- Task directions
Transcribe the listing below word for word.

- Supplied material

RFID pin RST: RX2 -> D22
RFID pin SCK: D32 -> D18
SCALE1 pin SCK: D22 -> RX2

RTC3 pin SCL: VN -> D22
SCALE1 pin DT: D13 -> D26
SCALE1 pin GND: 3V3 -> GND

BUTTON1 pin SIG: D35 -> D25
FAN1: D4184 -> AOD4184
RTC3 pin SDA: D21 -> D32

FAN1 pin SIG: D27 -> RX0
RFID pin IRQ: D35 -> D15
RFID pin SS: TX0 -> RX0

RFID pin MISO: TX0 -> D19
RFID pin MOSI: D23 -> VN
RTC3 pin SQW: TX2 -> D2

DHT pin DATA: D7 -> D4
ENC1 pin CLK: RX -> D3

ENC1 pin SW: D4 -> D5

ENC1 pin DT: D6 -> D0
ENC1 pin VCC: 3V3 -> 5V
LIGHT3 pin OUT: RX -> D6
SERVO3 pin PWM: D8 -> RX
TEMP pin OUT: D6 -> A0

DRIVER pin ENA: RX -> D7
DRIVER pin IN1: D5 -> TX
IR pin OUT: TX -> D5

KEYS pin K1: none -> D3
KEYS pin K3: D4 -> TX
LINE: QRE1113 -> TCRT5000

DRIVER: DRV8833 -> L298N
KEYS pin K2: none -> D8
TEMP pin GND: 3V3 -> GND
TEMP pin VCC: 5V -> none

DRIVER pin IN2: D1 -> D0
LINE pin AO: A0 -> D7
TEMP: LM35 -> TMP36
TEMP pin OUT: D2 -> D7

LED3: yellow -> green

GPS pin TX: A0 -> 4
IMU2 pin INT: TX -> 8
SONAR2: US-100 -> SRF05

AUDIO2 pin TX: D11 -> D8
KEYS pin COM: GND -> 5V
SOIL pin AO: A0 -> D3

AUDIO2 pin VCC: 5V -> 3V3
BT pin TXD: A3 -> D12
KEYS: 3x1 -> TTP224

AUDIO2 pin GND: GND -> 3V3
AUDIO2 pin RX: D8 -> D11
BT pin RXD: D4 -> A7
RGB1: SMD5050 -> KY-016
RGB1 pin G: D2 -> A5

- Solution to this exercise
RFID pin RST: RX2 -> D22
RFID pin SCK: D32 -> D18
SCALE1 pin SCK: D22 -> RX2

RTC3 pin SCL: VN -> D22
SCALE1 pin DT: D13 -> D26
SCALE1 pin GND: 3V3 -> GND

BUTTON1 pin SIG: D35 -> D25
FAN1: D4184 -> AOD4184
RTC3 pin SDA: D21 -> D32

FAN1 pin SIG: D27 -> RX0
RFID pin IRQ: D35 -> D15
RFID pin SS: TX0 -> RX0

RFID pin MISO: TX0 -> D19
RFID pin MOSI: D23 -> VN
RTC3 pin SQW: TX2 -> D2

DHT pin DATA: D7 -> D4
ENC1 pin CLK: RX -> D3

ENC1 pin SW: D4 -> D5

ENC1 pin DT: D6 -> D0
ENC1 pin VCC: 3V3 -> 5V
LIGHT3 pin OUT: RX -> D6
SERVO3 pin PWM: D8 -> RX
TEMP pin OUT: D6 -> A0

DRIVER pin ENA: RX -> D7
DRIVER pin IN1: D5 -> TX
IR pin OUT: TX -> D5

KEYS pin K1: none -> D3
KEYS pin K3: D4 -> TX
LINE: QRE1113 -> TCRT5000

DRIVER: DRV8833 -> L298N
KEYS pin K2: none -> D8
TEMP pin GND: 3V3 -> GND
TEMP pin VCC: 5V -> none

DRIVER pin IN2: D1 -> D0
LINE pin AO: A0 -> D7
TEMP: LM35 -> TMP36
TEMP pin OUT: D2 -> D7

LED3: yellow -> green

GPS pin TX: A0 -> 4
IMU2 pin INT: TX -> 8
SONAR2: US-100 -> SRF05

AUDIO2 pin TX: D11 -> D8
KEYS pin COM: GND -> 5V
SOIL pin AO: A0 -> D3

AUDIO2 pin VCC: 5V -> 3V3
BT pin TXD: A3 -> D12
KEYS: 3x1 -> TTP224

AUDIO2 pin GND: GND -> 3V3
AUDIO2 pin RX: D8 -> D11
BT pin RXD: D4 -> A7
RGB1: SMD5050 -> KY-016
RGB1 pin G: D2 -> A5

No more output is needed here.